Work required:
Set the records down again, exactly, without their images.

Raw data:
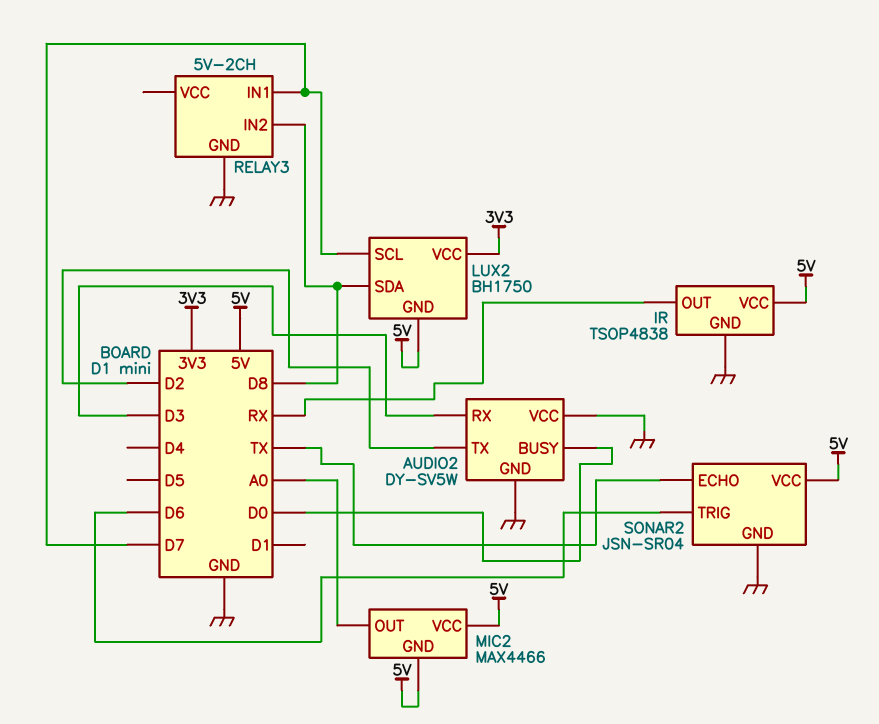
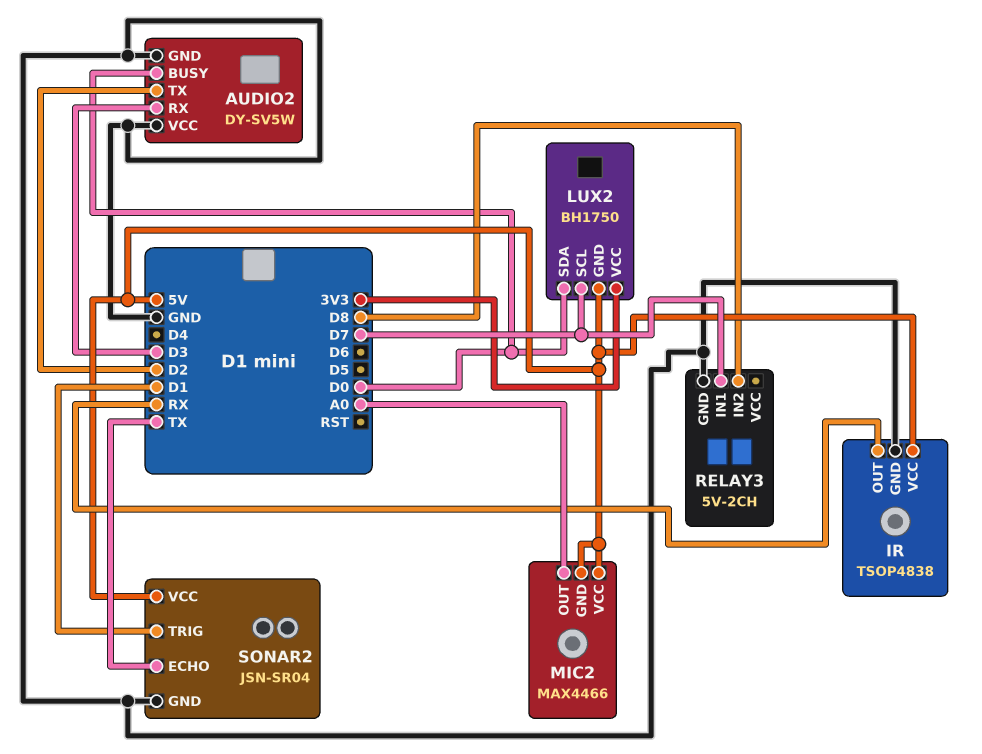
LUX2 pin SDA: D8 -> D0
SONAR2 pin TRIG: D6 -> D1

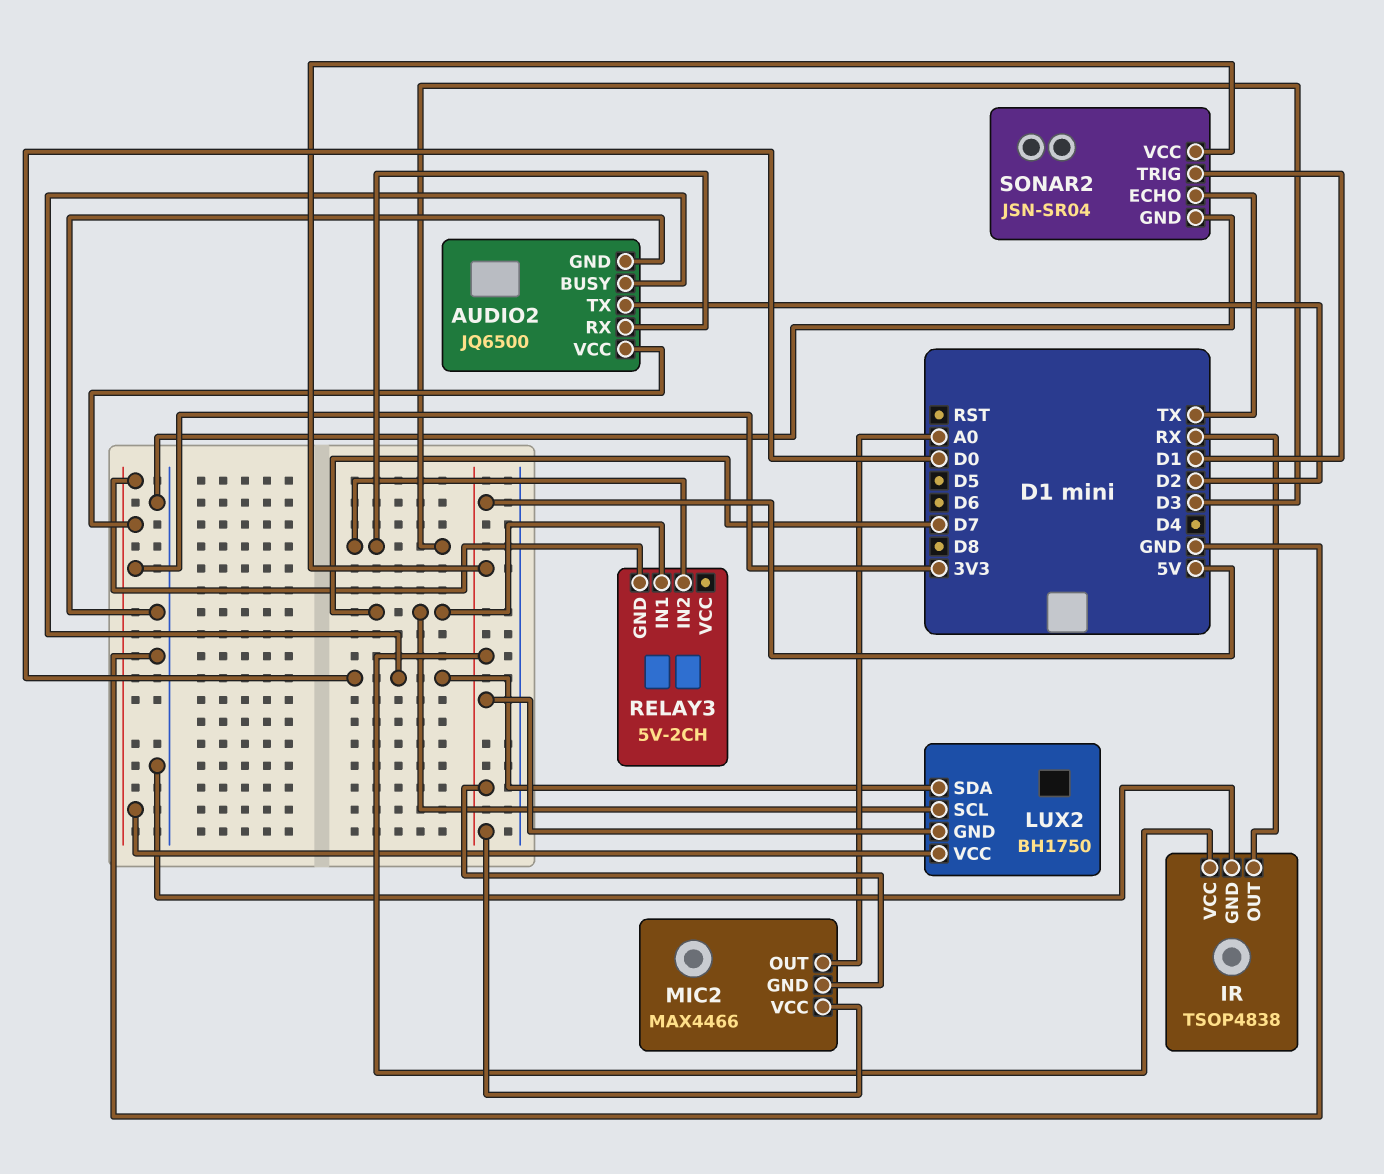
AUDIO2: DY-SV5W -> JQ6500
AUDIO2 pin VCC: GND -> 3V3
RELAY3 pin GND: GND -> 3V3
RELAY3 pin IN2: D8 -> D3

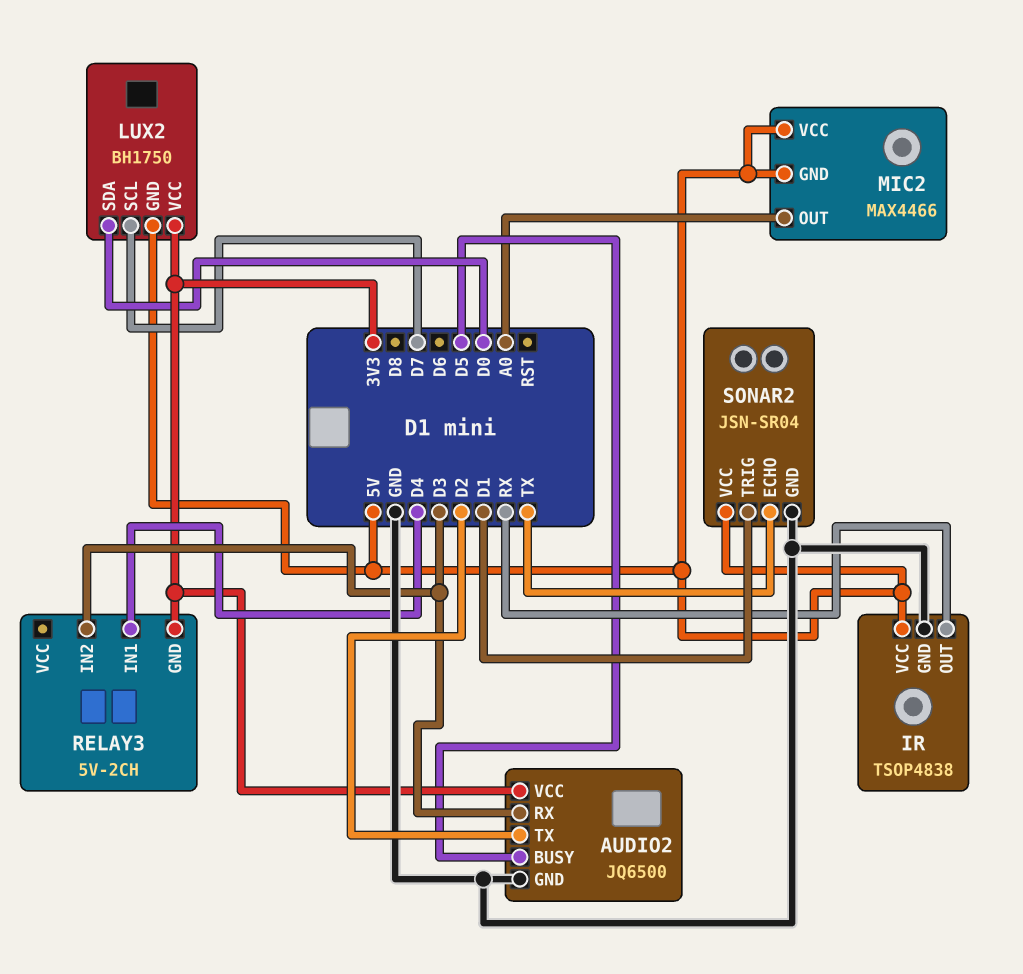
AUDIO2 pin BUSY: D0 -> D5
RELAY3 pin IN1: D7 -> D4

Result of this task:
LUX2 pin SDA: D8 -> D0
SONAR2 pin TRIG: D6 -> D1

AUDIO2: DY-SV5W -> JQ6500
AUDIO2 pin VCC: GND -> 3V3
RELAY3 pin GND: GND -> 3V3
RELAY3 pin IN2: D8 -> D3

AUDIO2 pin BUSY: D0 -> D5
RELAY3 pin IN1: D7 -> D4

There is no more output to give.